--- Data shown ---

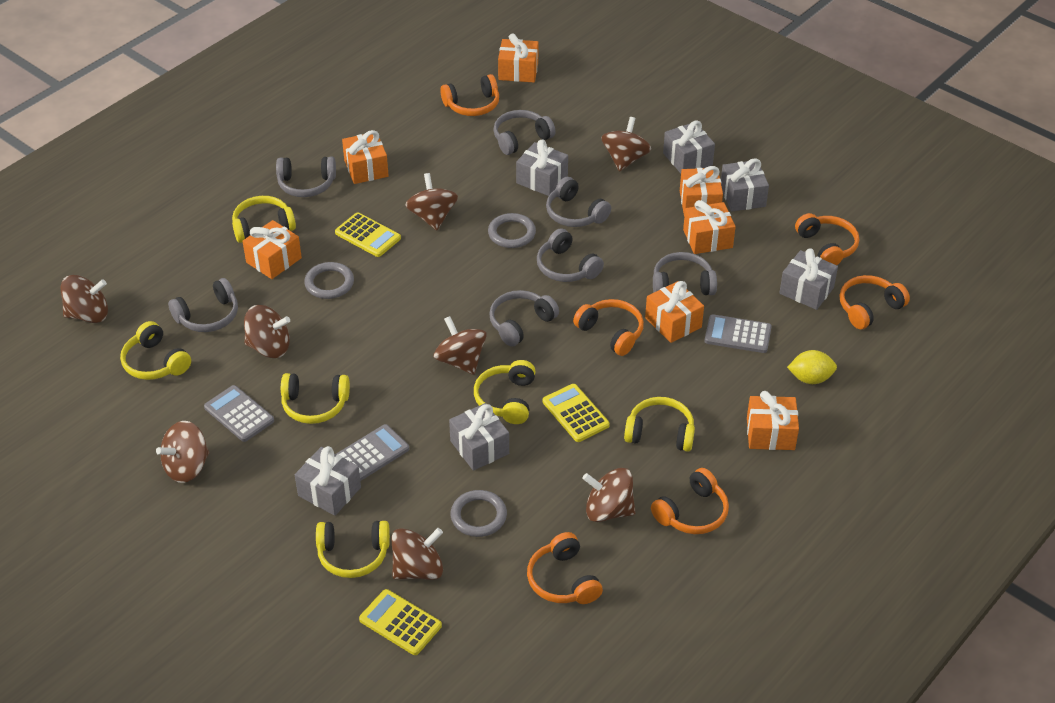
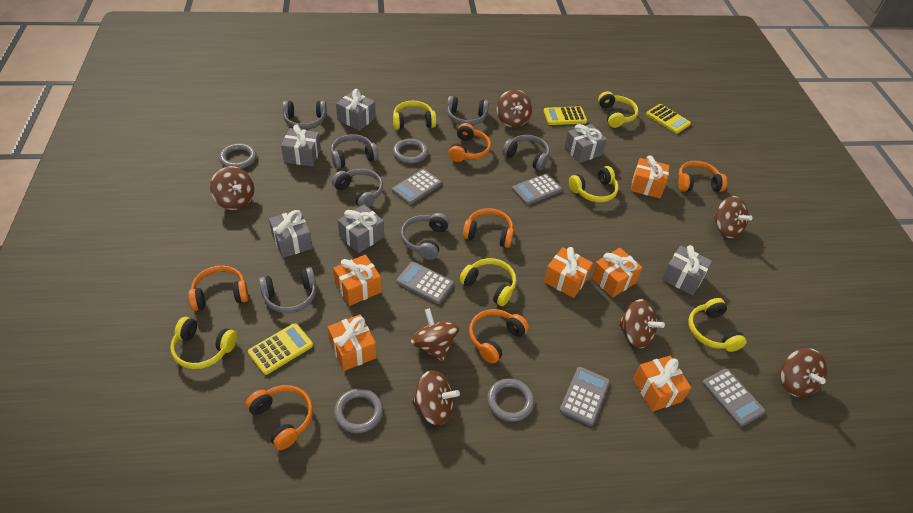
brown spinning top: 8 -> 7
grey calculator: 3 -> 5
grey ring: 3 -> 4
orange gift: 7 -> 6
yellow lemon: 1 -> 0

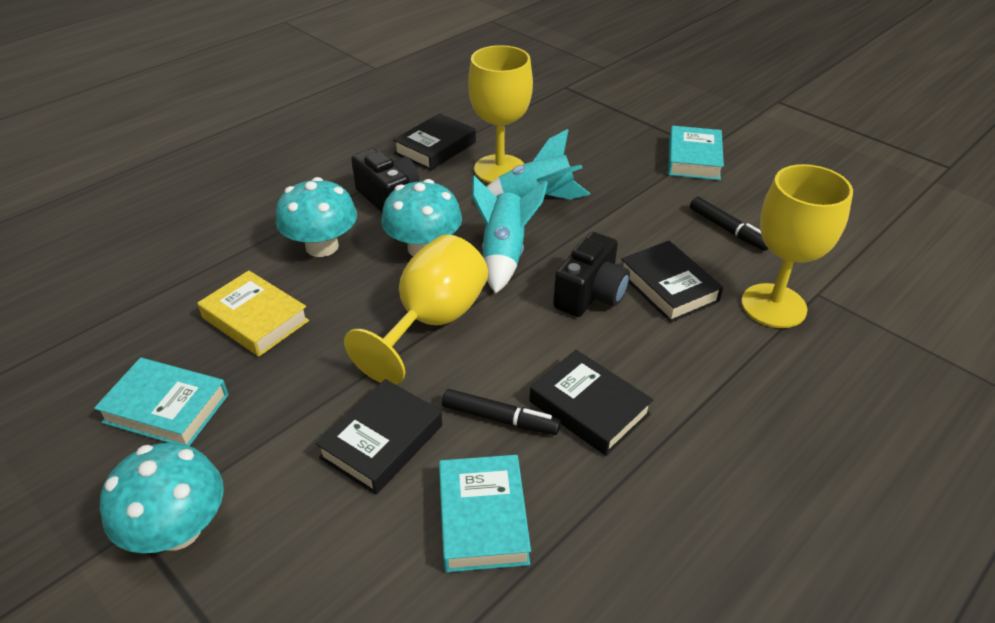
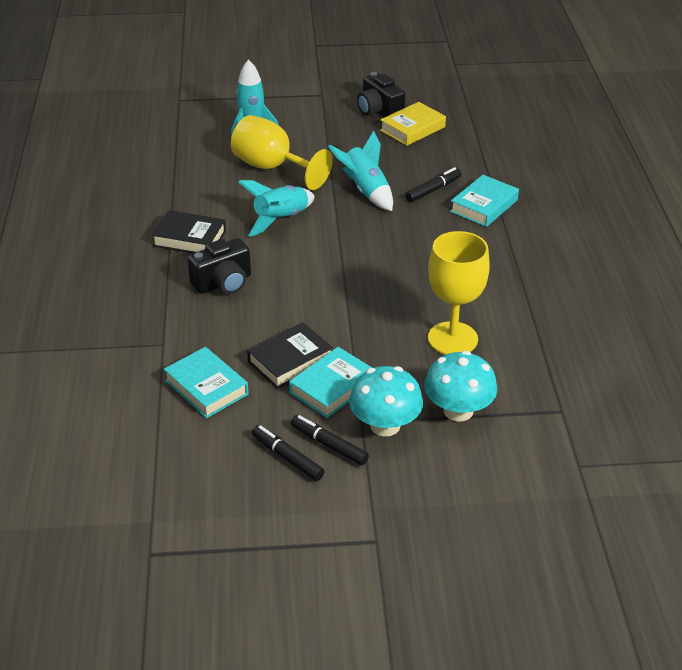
black book: 4 -> 2
black marker: 2 -> 3
turquoise mushroom: 3 -> 2
turquoise rocket: 2 -> 3
yellow goblet: 3 -> 2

--- Your task ---
From the line containing "orange gift: 7 -> 6" down to the end of the listing above, every line is to be returned exactly, though the pictures are not.

--- Solution for this problem ---
orange gift: 7 -> 6
yellow lemon: 1 -> 0

black book: 4 -> 2
black marker: 2 -> 3
turquoise mushroom: 3 -> 2
turquoise rocket: 2 -> 3
yellow goblet: 3 -> 2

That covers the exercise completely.